(Collected data)

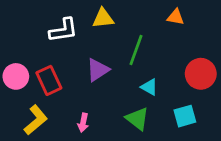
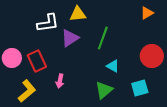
orange triangle: (176, 17) -> (147, 13), moved, turned -40
purple triangle: (98, 70) -> (70, 38), moved
green triangle: (137, 119) -> (104, 90), turned 42
pink arrow: (83, 123) -> (60, 81), moved

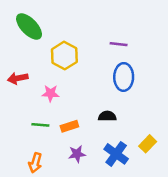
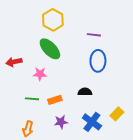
green ellipse: (29, 27) -> (50, 49), moved
yellow hexagon: (64, 56) -> (53, 20), moved

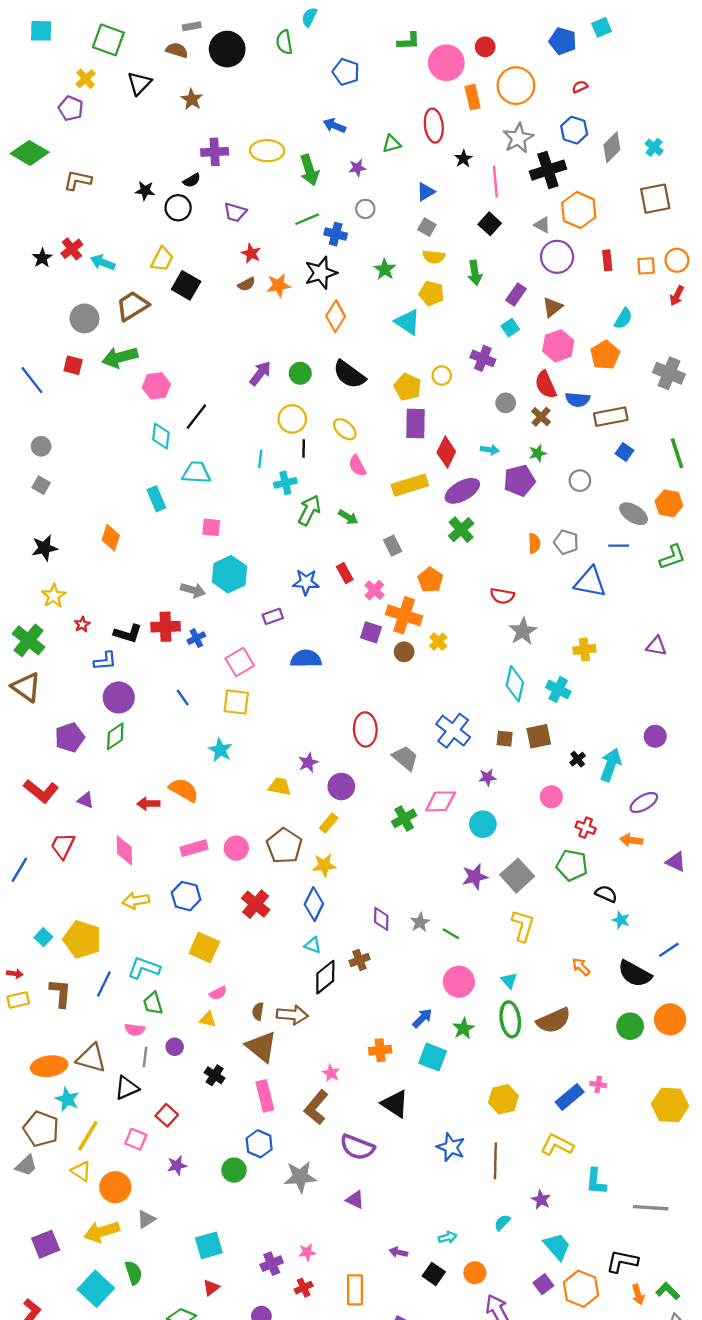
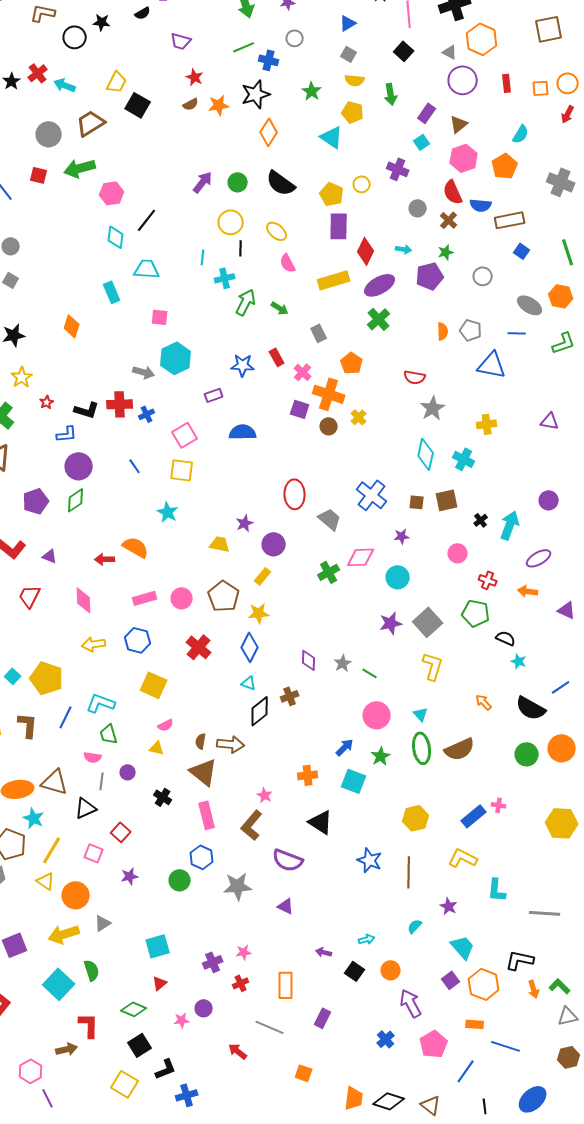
black circle: (178, 208) -> (75, 37), moved

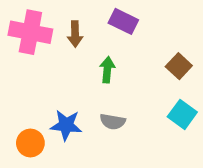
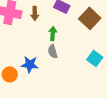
brown square: (179, 66) -> (90, 18), moved, size x1.5
gray semicircle: (113, 122) -> (53, 51), moved, turned 64

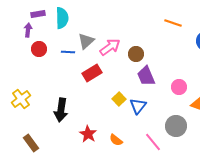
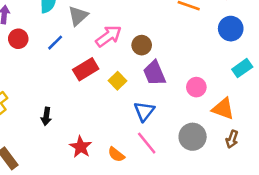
gray triangle: (86, 41) -> (78, 16), moved
blue line: (68, 52) -> (55, 43), turned -48
yellow square: (119, 99) -> (117, 81), moved
black arrow: (61, 110) -> (46, 116), size x0.6
pink line: (153, 142) -> (147, 143), moved

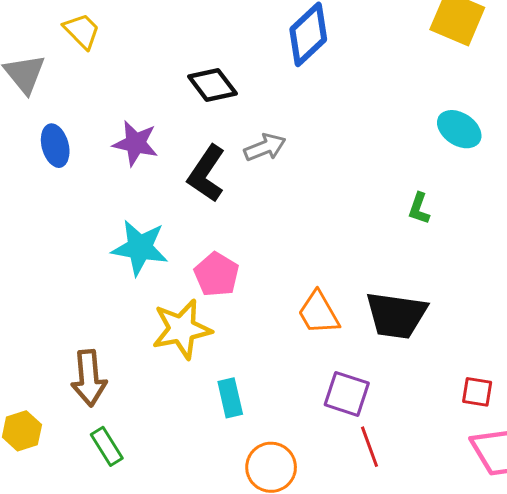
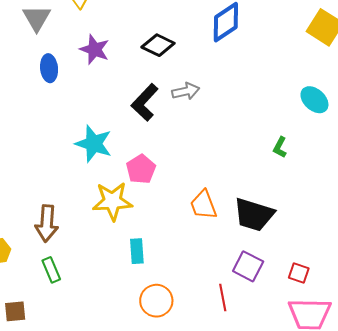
black diamond: (212, 85) -> (158, 45), turned -36
purple star: (135, 143) -> (95, 49), moved
purple square: (347, 394) -> (248, 266), moved

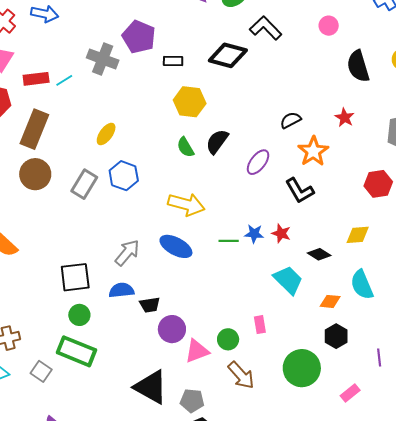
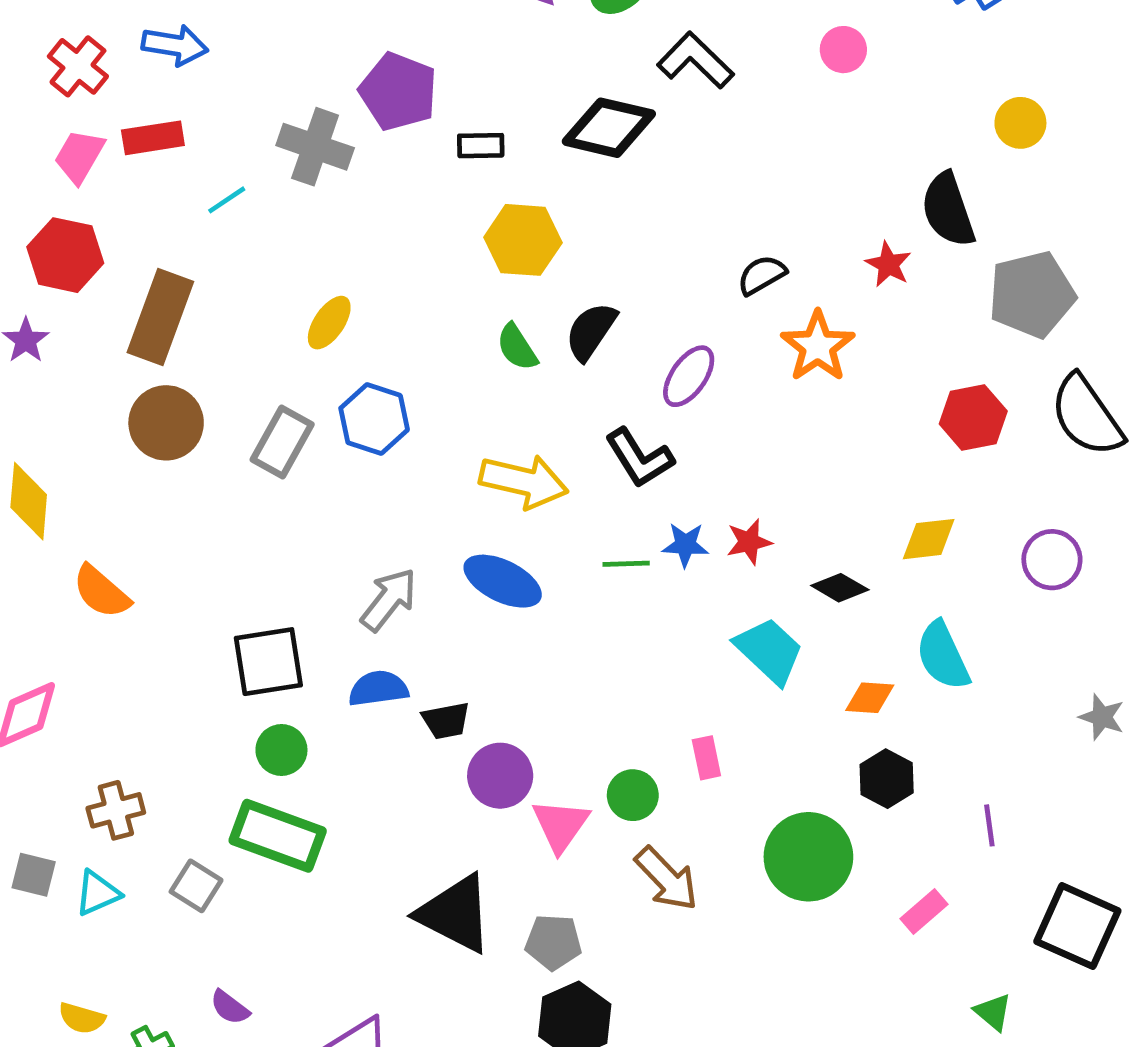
black semicircle: (358, 66) -> (948, 210), moved
red rectangle: (36, 79) -> (153, 138), moved
black L-shape: (300, 191) -> (639, 458), moved
red star: (281, 233) -> (749, 542), turned -30
pink triangle: (197, 351) -> (561, 825), turned -32

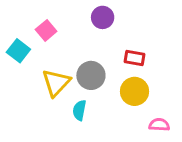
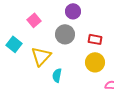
cyan square: (18, 51) -> (14, 44), moved
gray circle: (91, 75) -> (65, 34), moved

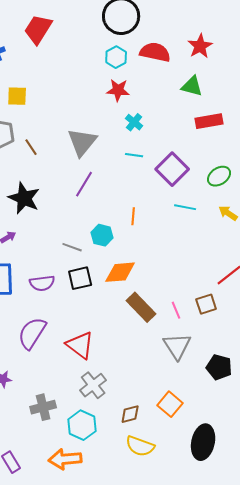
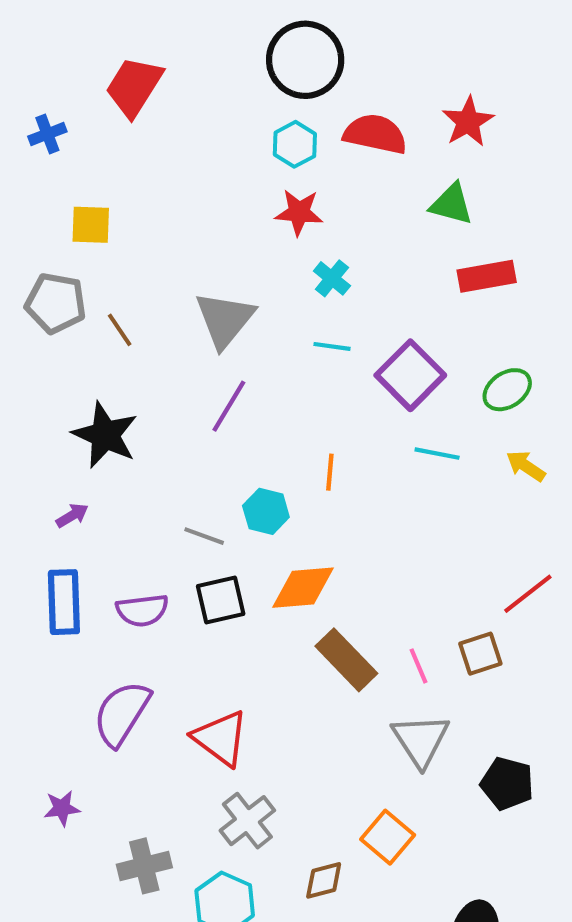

Work item: Across all lines of the data above, count those that contain the word "square", giving the number without further comment.

Task output: 4